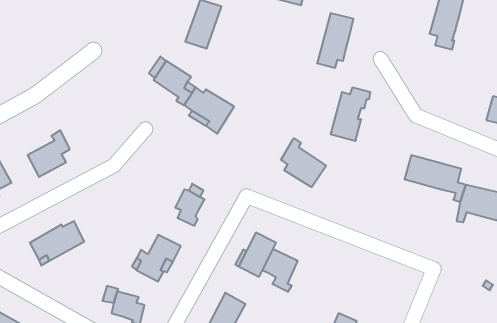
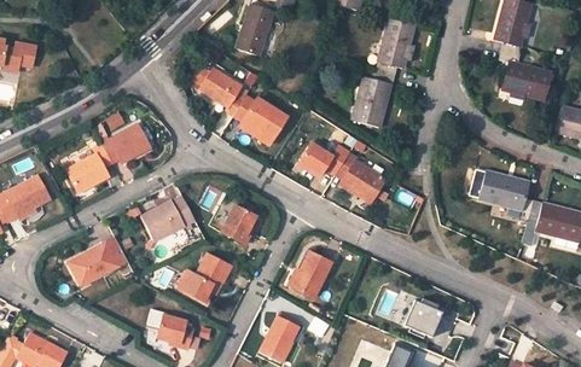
building: none -> [499,52,552,99]
building: [331,88,370,141] -> [353,71,395,128]
building: none -> [100,124,150,162]
building: none -> [300,144,349,176]
building: none -> [141,194,196,241]
building: [262,249,297,292] -> none
building: none -> [407,291,446,331]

What you will do
All of the data above needs to be retyped exactly, with the pictures removed.

The completed task
building: none -> [499,52,552,99]
building: [331,88,370,141] -> [353,71,395,128]
building: none -> [100,124,150,162]
building: none -> [300,144,349,176]
building: none -> [141,194,196,241]
building: [262,249,297,292] -> none
building: none -> [407,291,446,331]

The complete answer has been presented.